*Data records:*
● ● ●

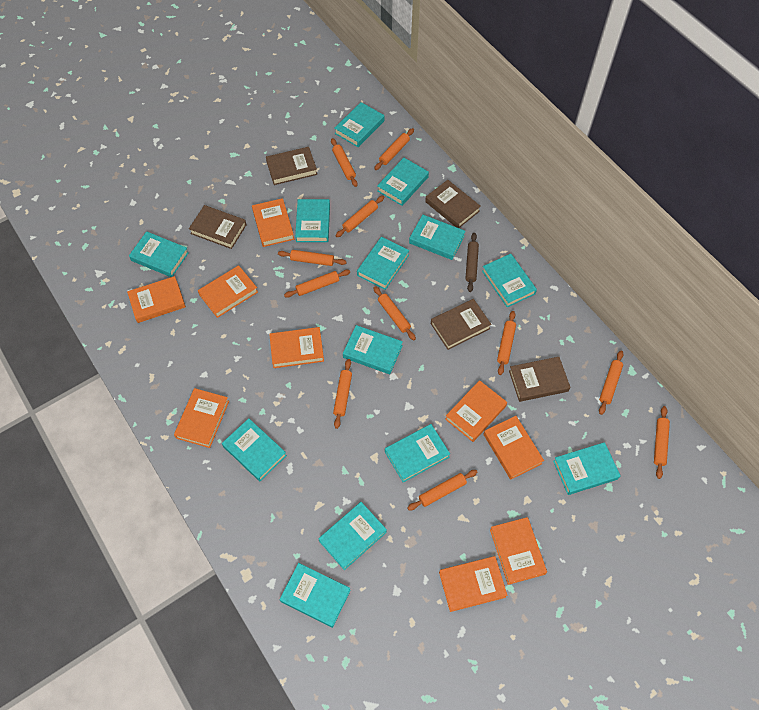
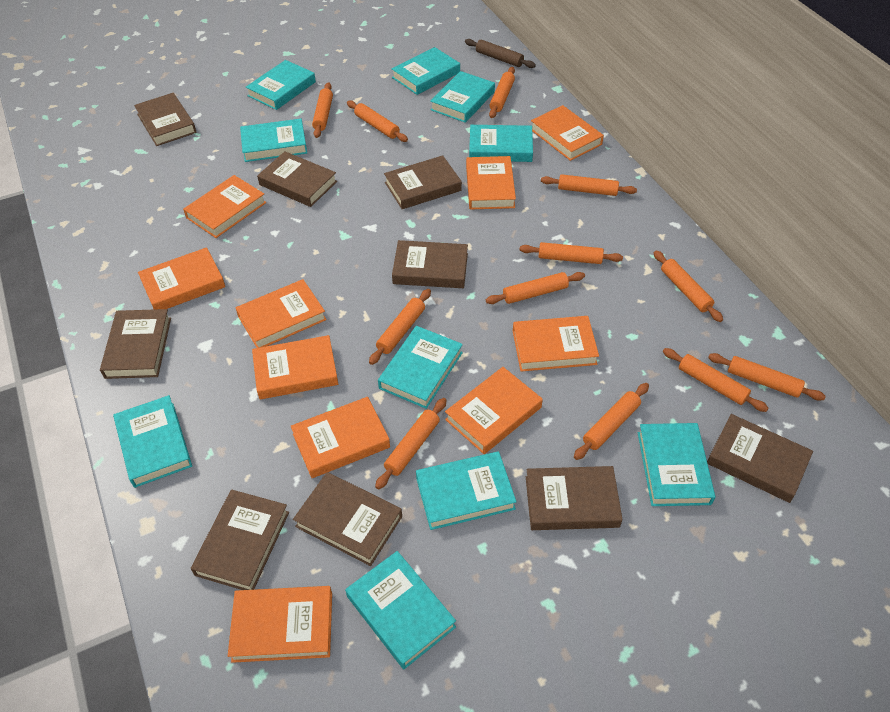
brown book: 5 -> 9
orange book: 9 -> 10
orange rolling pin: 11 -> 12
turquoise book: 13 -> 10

● ● ●

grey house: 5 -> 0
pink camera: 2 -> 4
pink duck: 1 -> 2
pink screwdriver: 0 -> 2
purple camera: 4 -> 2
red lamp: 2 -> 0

● ● ●

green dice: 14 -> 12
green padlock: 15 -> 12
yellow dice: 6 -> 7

● ● ●

*Work instructions:* Your answer should be the lines of the listing above between the line holding "brown book: 5 -> 9" and the line holding "turquoise book: 13 -> 10", inclusive, restated word for word and alone.

*Response to this exercise:*
brown book: 5 -> 9
orange book: 9 -> 10
orange rolling pin: 11 -> 12
turquoise book: 13 -> 10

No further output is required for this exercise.